Task directions:
What is needed is an exact copy of the lines from the one containing "R9: 82 (N_29, N_30) -> 9.1 (N_29, N_30)" through the last line of the records below, with no pictures.

Extracted data:
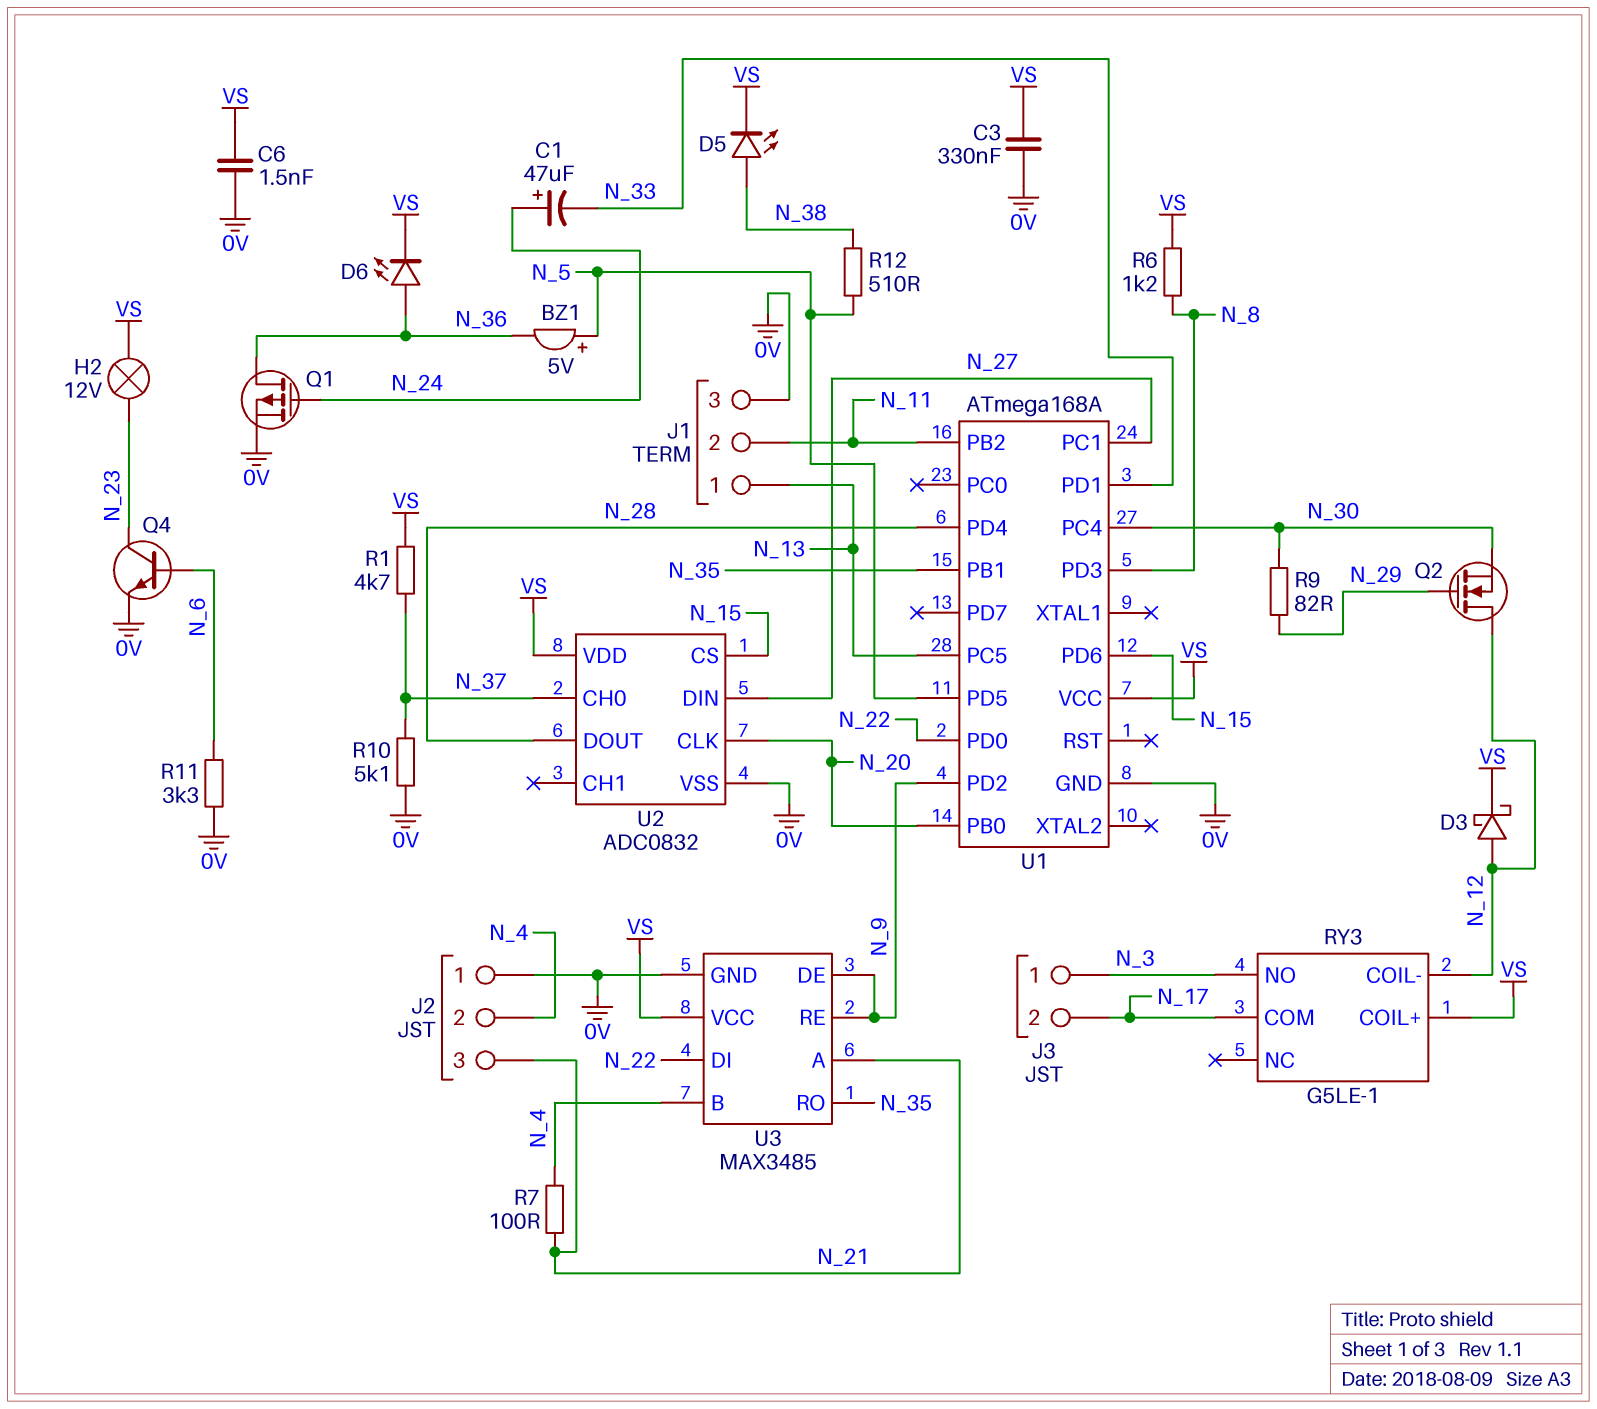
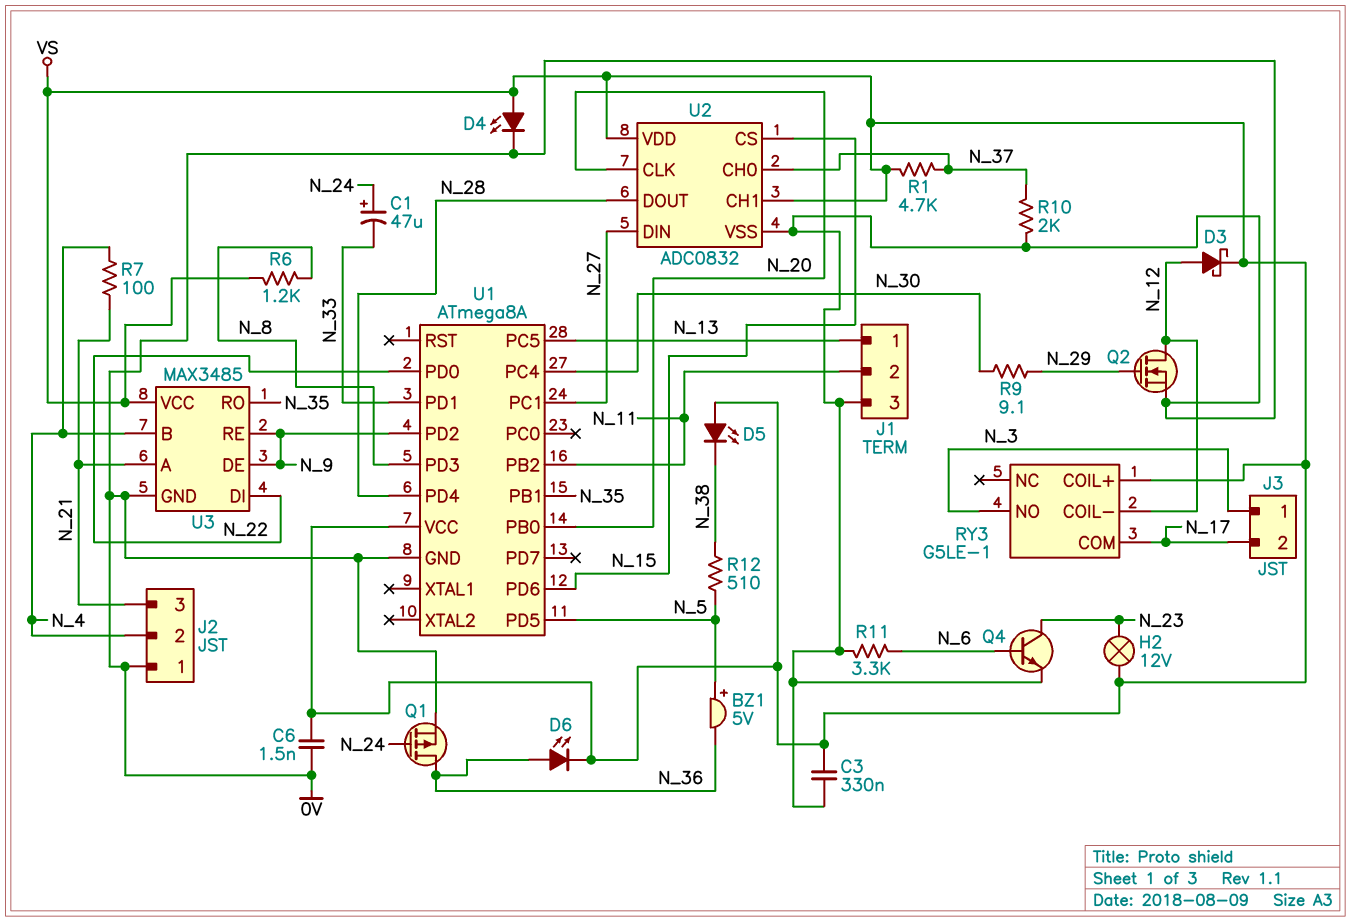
D4: none -> LED (A VS, K 0V)
D5: LED (A N_38, K VS) -> LED (A VS, K N_38)
Q2: NMOS (G N_29, D N_12, S N_30) -> NMOS (G N_29, D N_12, S 0V)
R9: 82 (N_29, N_30) -> 9.1 (N_29, N_30)
R10: 5.1k (0V, N_37) -> 2k (0V, N_37)
U1: ATmega168A -> ATmega8A
U2 pin CH1: none -> VS

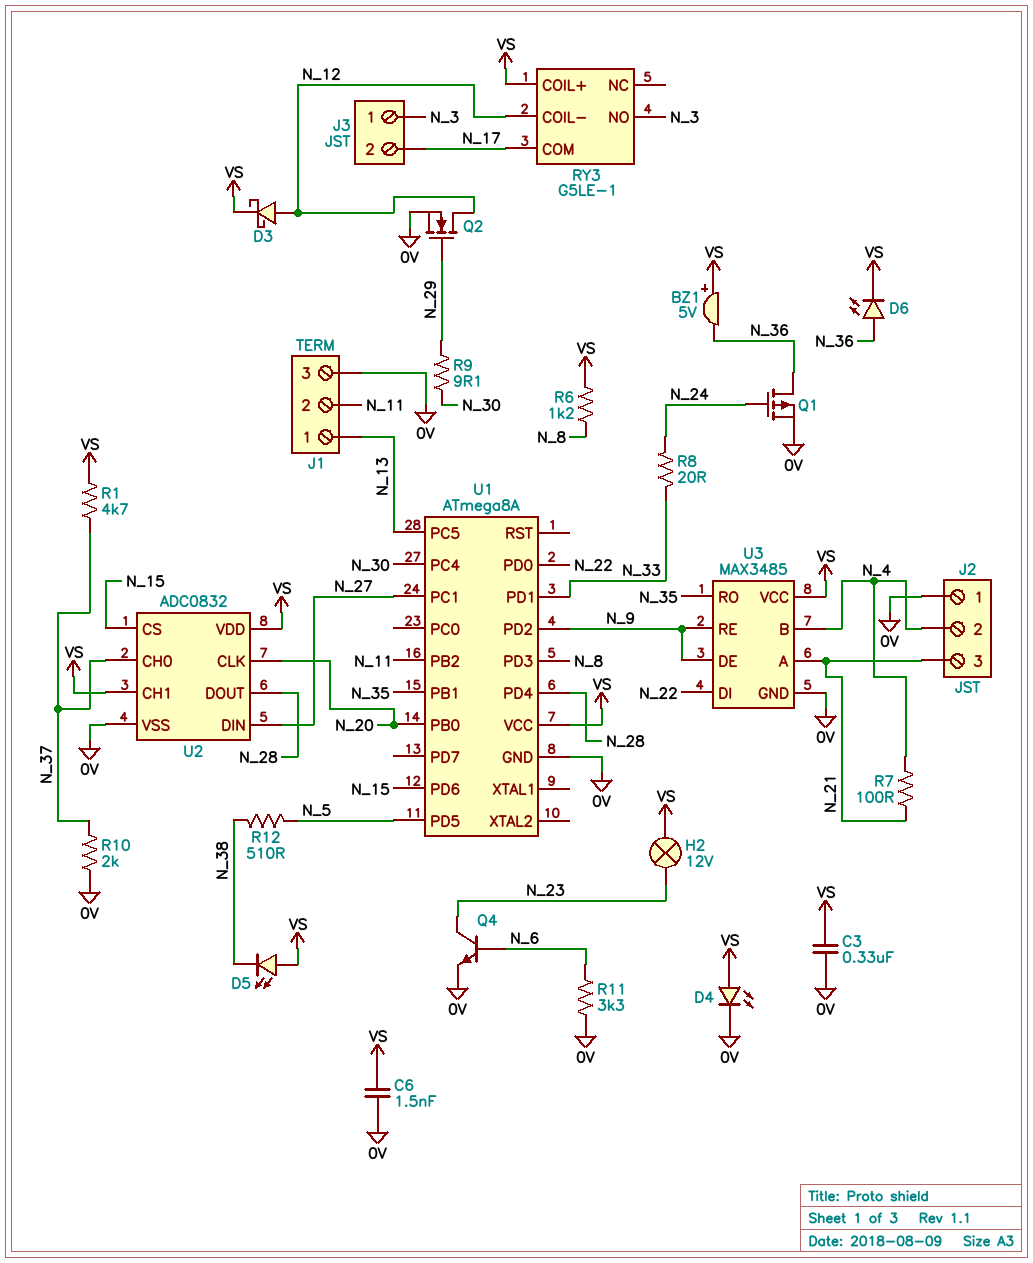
BZ1: buzzer 5V (plus N_5, minus N_36) -> buzzer 5V (plus VS, minus N_36)
C1: 47uF (plus N_24, minus N_33) -> none
R8: none -> 20 (N_24, N_33)

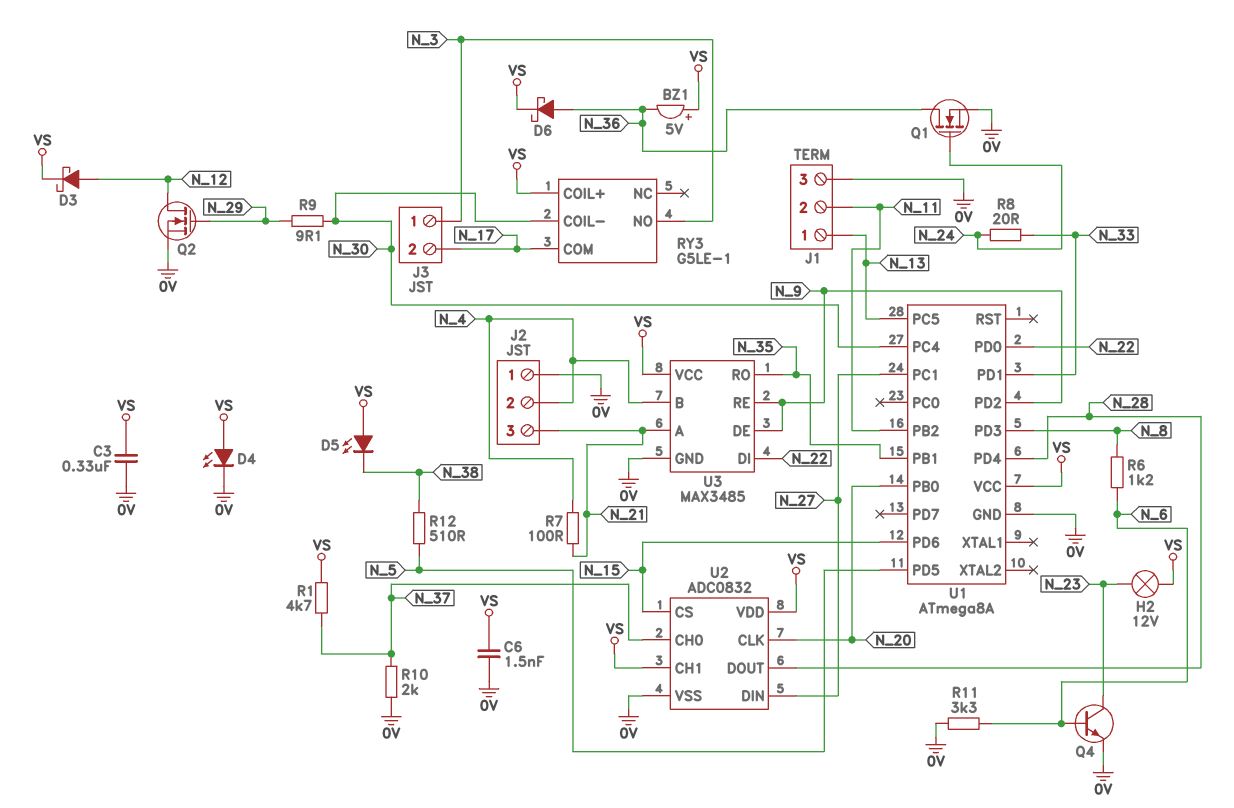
D6: LED (A N_36, K VS) -> schottky (A N_36, K VS)
Q1: PMOS (G N_24, D N_36, S 0V) -> NMOS (G N_24, D N_36, S 0V)
R6: 1.2k (N_8, VS) -> 1.2k (N_6, N_8)
RY3 pin COIL-: N_12 -> N_30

Solved exercise:
R9: 82 (N_29, N_30) -> 9.1 (N_29, N_30)
R10: 5.1k (0V, N_37) -> 2k (0V, N_37)
U1: ATmega168A -> ATmega8A
U2 pin CH1: none -> VS

BZ1: buzzer 5V (plus N_5, minus N_36) -> buzzer 5V (plus VS, minus N_36)
C1: 47uF (plus N_24, minus N_33) -> none
R8: none -> 20 (N_24, N_33)

D6: LED (A N_36, K VS) -> schottky (A N_36, K VS)
Q1: PMOS (G N_24, D N_36, S 0V) -> NMOS (G N_24, D N_36, S 0V)
R6: 1.2k (N_8, VS) -> 1.2k (N_6, N_8)
RY3 pin COIL-: N_12 -> N_30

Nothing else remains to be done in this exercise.